- Work to be completed -
The answer must consist solely of the lines below starting at the one containing "first_place: [162, 156, 291, 240]" and ending at the one containing "new: llave/rojo", repeated exactly, with both ends included and all pictures omitted.

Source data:
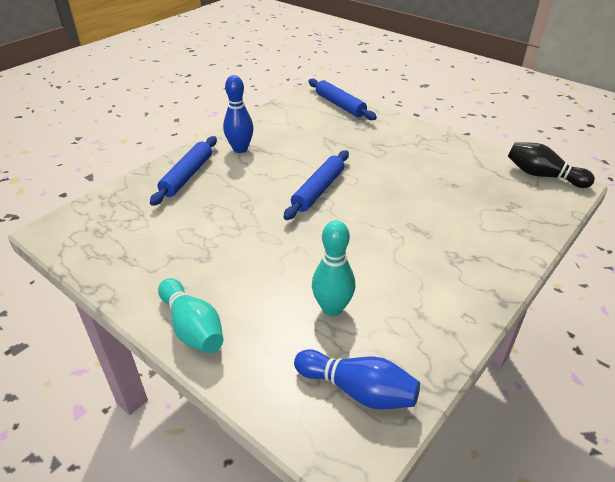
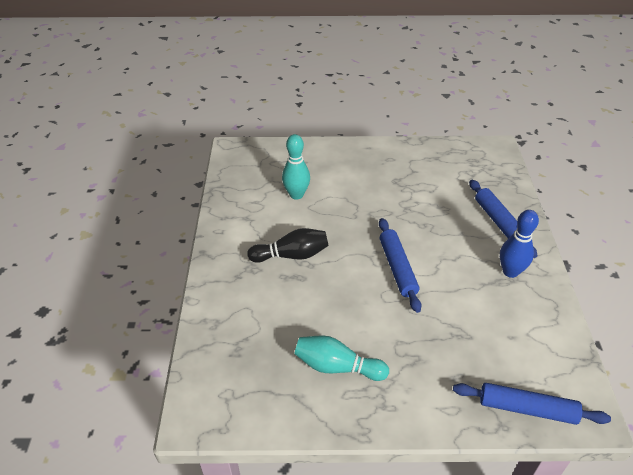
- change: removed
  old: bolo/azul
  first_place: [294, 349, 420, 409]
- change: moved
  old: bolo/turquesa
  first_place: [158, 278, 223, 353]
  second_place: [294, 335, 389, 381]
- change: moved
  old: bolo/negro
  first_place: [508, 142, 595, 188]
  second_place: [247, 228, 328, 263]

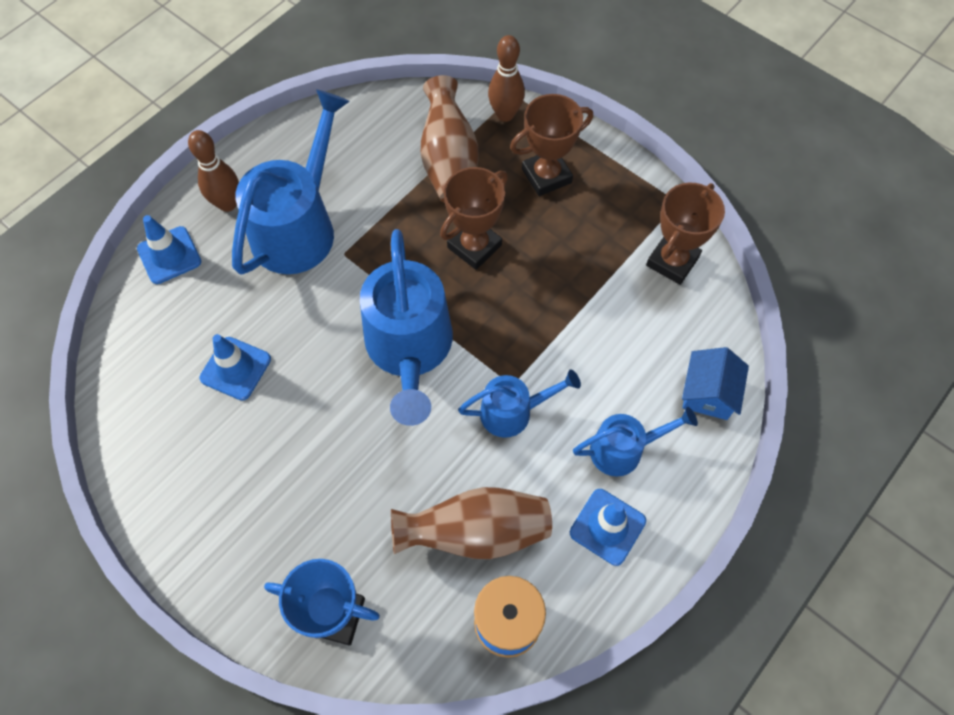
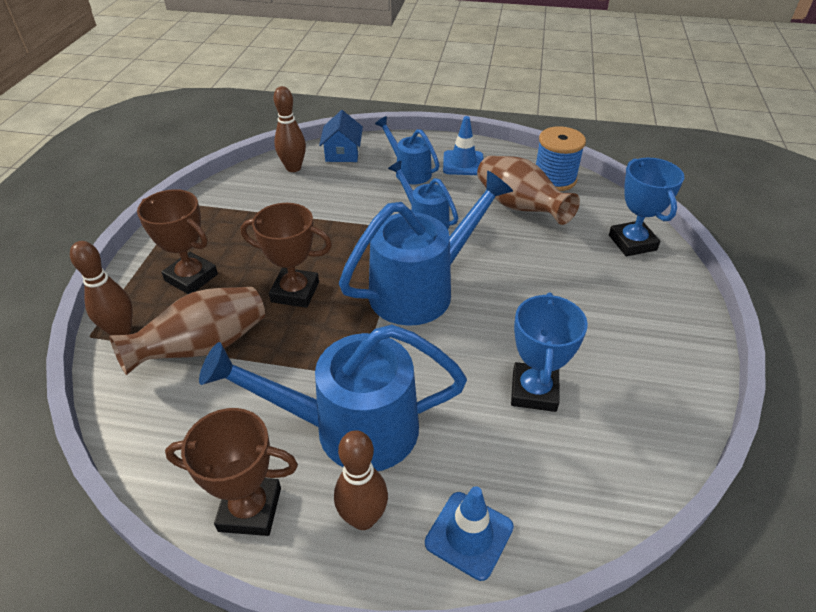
- change: added
  new: bolo/marrón
  second_place: [273, 86, 306, 172]
- change: moved
  old: trofeo/marrón
  first_place: [646, 183, 725, 285]
  second_place: [165, 408, 298, 536]
- change: replaced
  old: cono de tráfico/azul
  new: trofeo/azul
  first_place: [199, 334, 271, 400]
  second_place: [511, 292, 588, 412]
- change: turned
  old: casa/azul
  first_place: [682, 347, 749, 420]
  second_place: [319, 110, 363, 162]
  degrees: -75

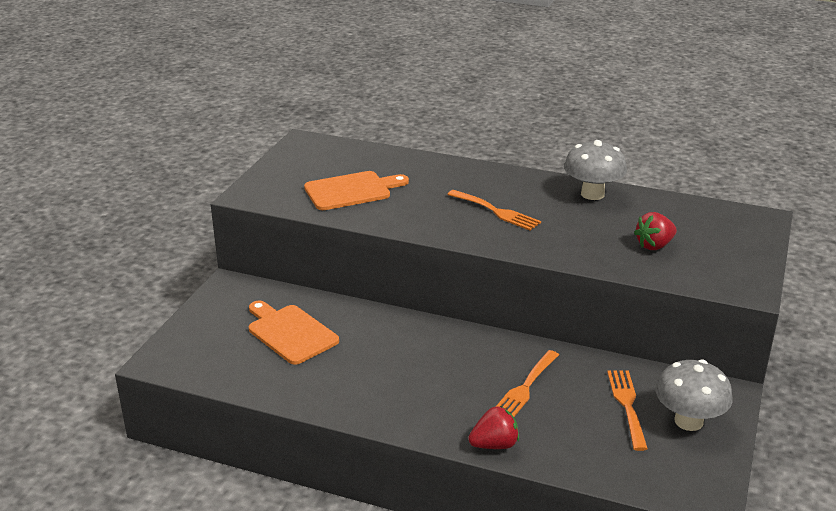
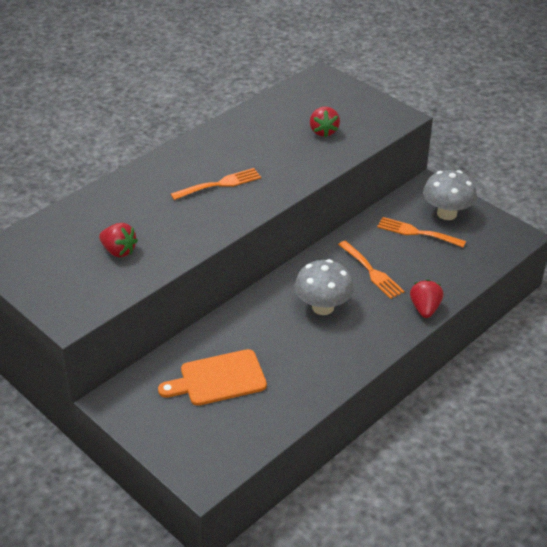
- change: moved
  old: seta/gris
  first_place: [564, 140, 627, 200]
  second_place: [295, 259, 354, 315]
- change: replaced
  old: tabla de cortar/naranja
  new: fresa/rojo
  first_place: [304, 171, 409, 210]
  second_place: [99, 223, 138, 258]

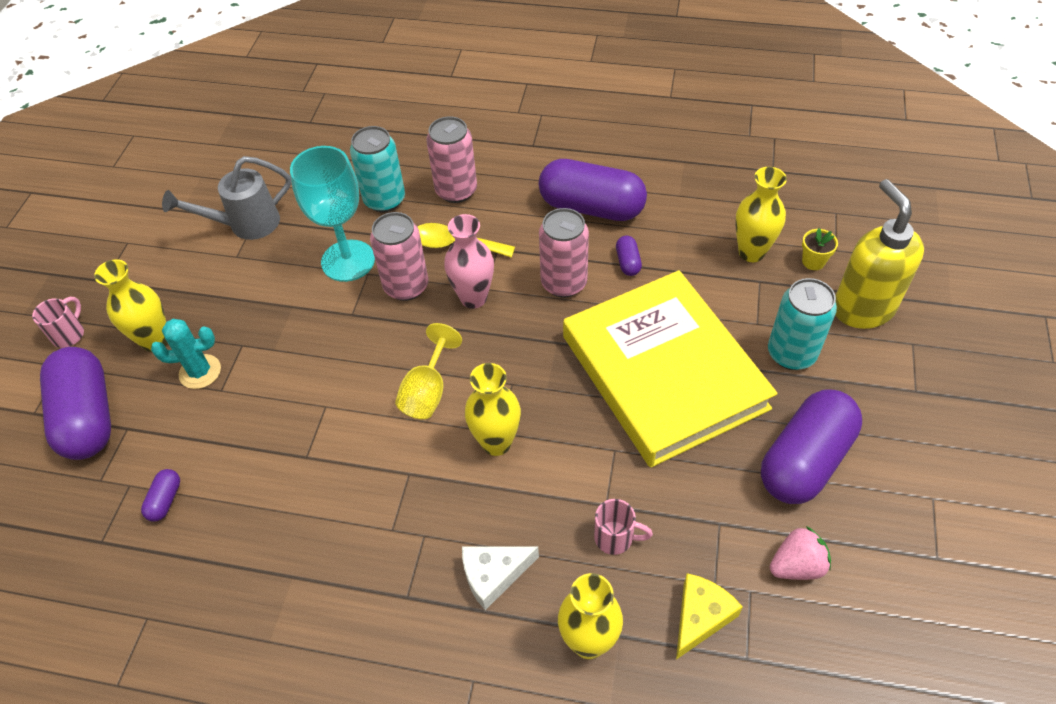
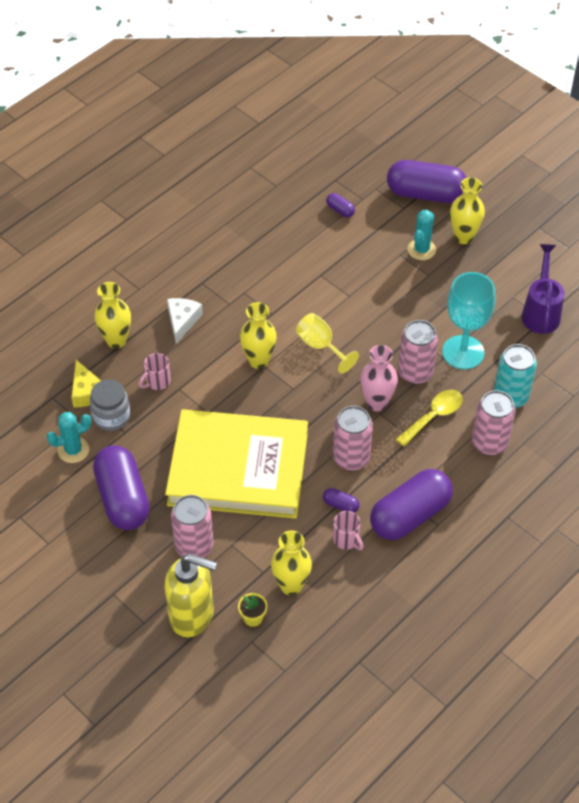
- change: added
  new: tarro/gris
  second_place: [90, 379, 130, 431]
- change: moved
  old: taza/rosa
  first_place: [32, 297, 84, 348]
  second_place: [333, 511, 364, 550]
- change: replaced
  old: fresa/rosa
  new: cactus/turquesa
  first_place: [770, 526, 831, 580]
  second_place: [46, 412, 91, 463]
- change: recoloured
  old: regadera/gris
  new: regadera/morado
  first_place: [162, 156, 291, 240]
  second_place: [521, 244, 565, 334]
- change: recoloured
  old: lata/turquesa
  new: lata/rosa
  first_place: [768, 278, 837, 370]
  second_place: [171, 495, 214, 558]

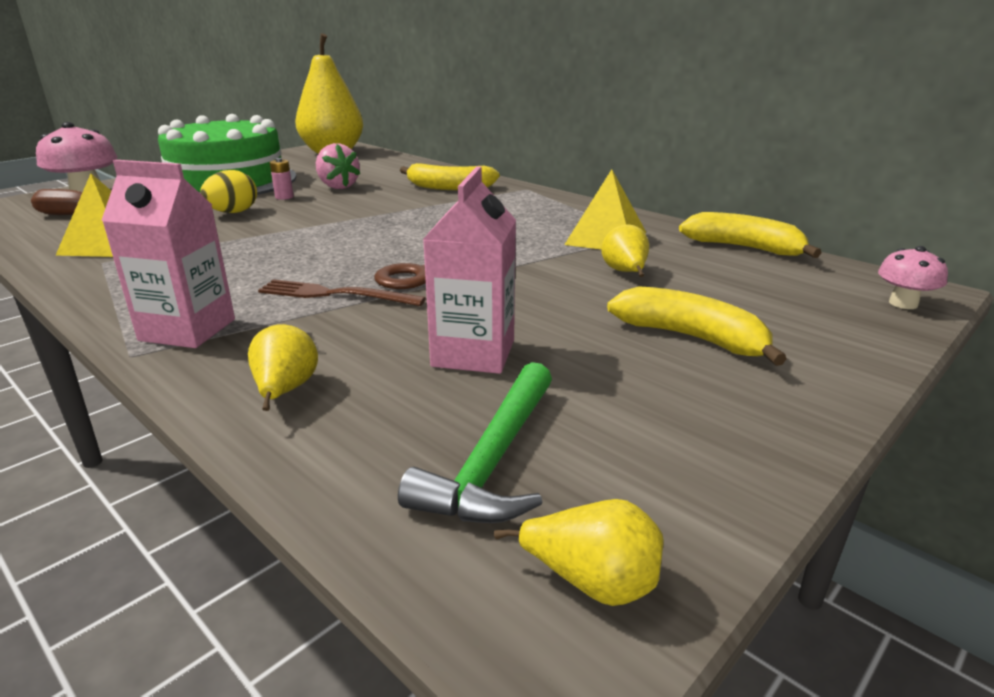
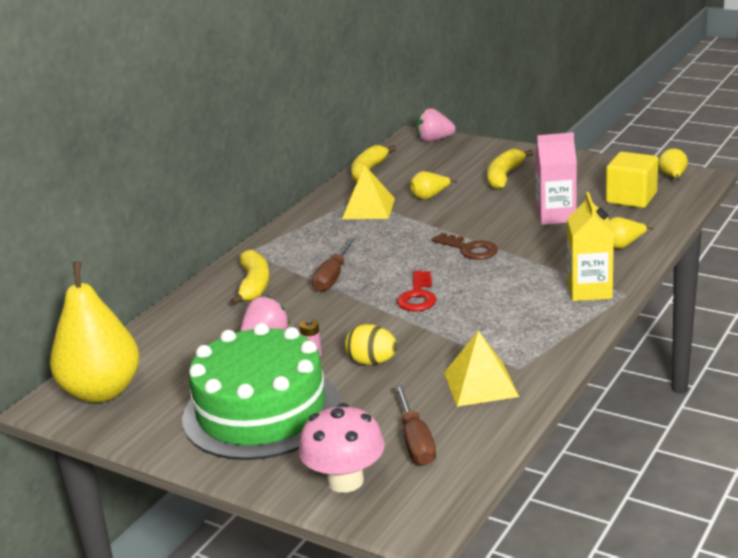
- change: removed
  old: tenedor/marrón
  first_place: [258, 279, 426, 306]
- change: added
  new: destornillador/marrón
  second_place: [312, 237, 356, 292]
- change: added
  new: llave/rojo
  second_place: [397, 271, 436, 311]
- change: replaced
  old: martillo/verde
  new: cubo/amarillo
  first_place: [398, 362, 552, 523]
  second_place: [606, 152, 658, 208]
- change: replaced
  old: seta/rosa
  new: fresa/rosa
  first_place: [878, 246, 948, 309]
  second_place: [416, 108, 456, 142]
- change: recoloured
  old: cartón de leche/rosa
  new: cartón de leche/amarillo
  first_place: [101, 160, 235, 348]
  second_place: [567, 192, 614, 301]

- Problem solution -
  first_place: [162, 156, 291, 240]
  second_place: [521, 244, 565, 334]
- change: recoloured
  old: lata/turquesa
  new: lata/rosa
  first_place: [768, 278, 837, 370]
  second_place: [171, 495, 214, 558]

- change: removed
  old: tenedor/marrón
  first_place: [258, 279, 426, 306]
- change: added
  new: destornillador/marrón
  second_place: [312, 237, 356, 292]
- change: added
  new: llave/rojo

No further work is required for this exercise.